Work request
Where does the word "move" occur in the data below? Copy each line that holds it.

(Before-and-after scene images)
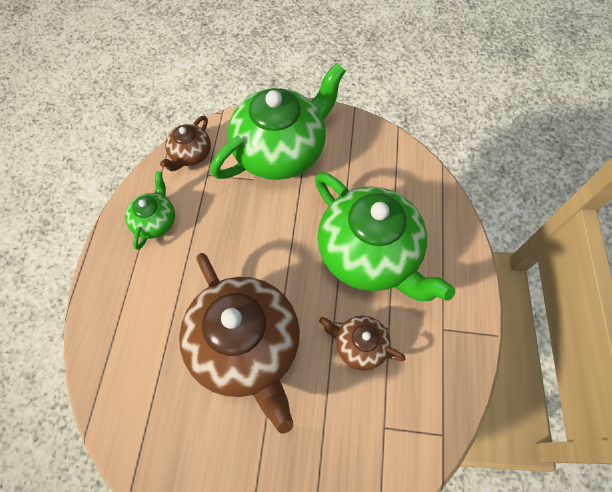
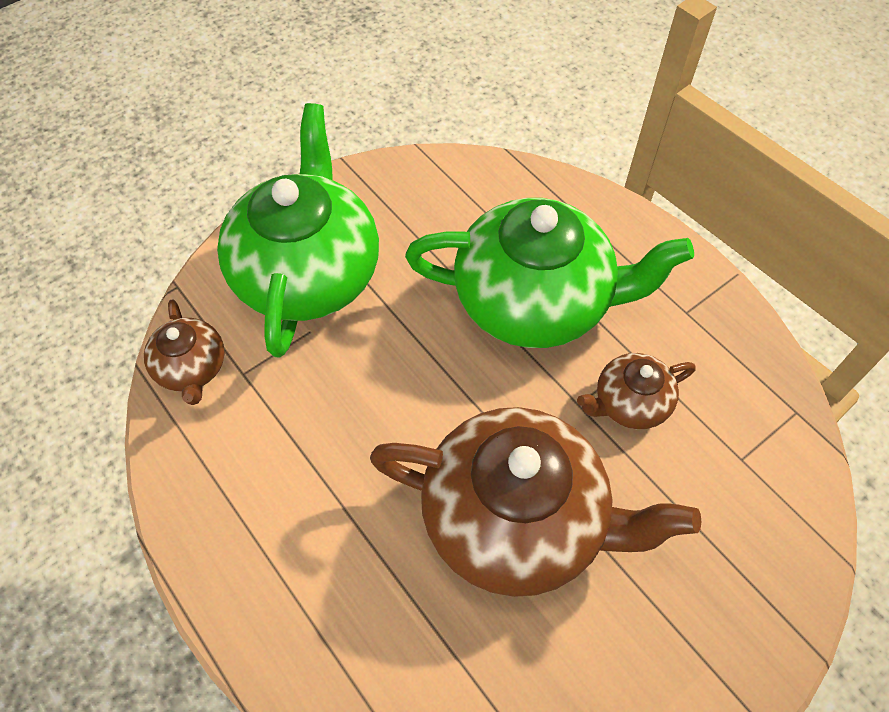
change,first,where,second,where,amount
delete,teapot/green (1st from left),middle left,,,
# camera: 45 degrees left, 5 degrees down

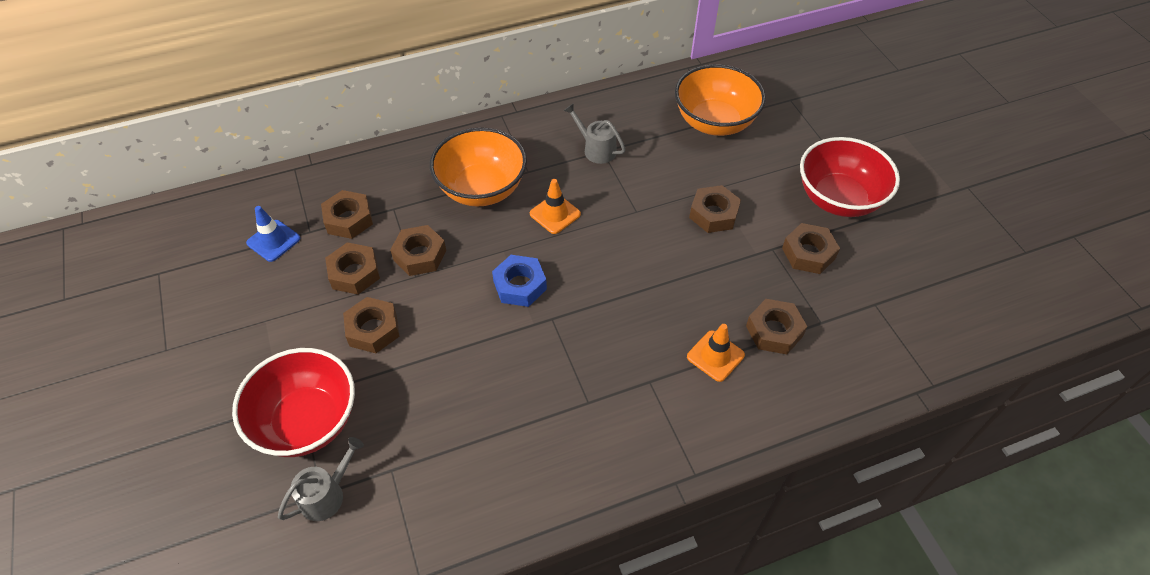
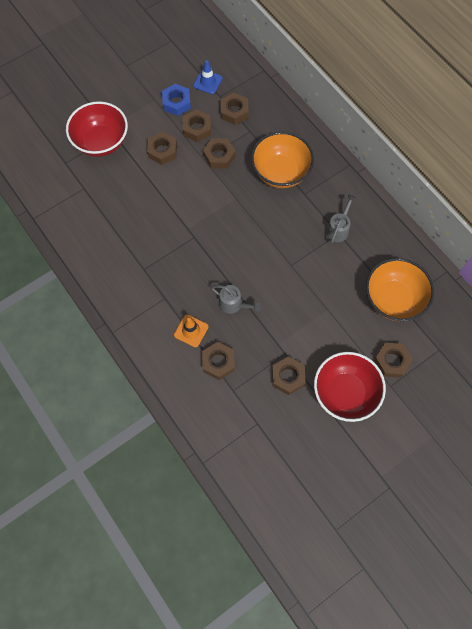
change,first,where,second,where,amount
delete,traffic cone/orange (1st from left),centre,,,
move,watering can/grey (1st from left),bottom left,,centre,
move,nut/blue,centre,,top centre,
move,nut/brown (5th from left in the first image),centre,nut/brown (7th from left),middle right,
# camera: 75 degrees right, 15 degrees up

Your response
move,watering can/grey (1st from left),bottom left,,centre,
move,nut/blue,centre,,top centre,
move,nut/brown (5th from left in the first image),centre,nut/brown (7th from left),middle right,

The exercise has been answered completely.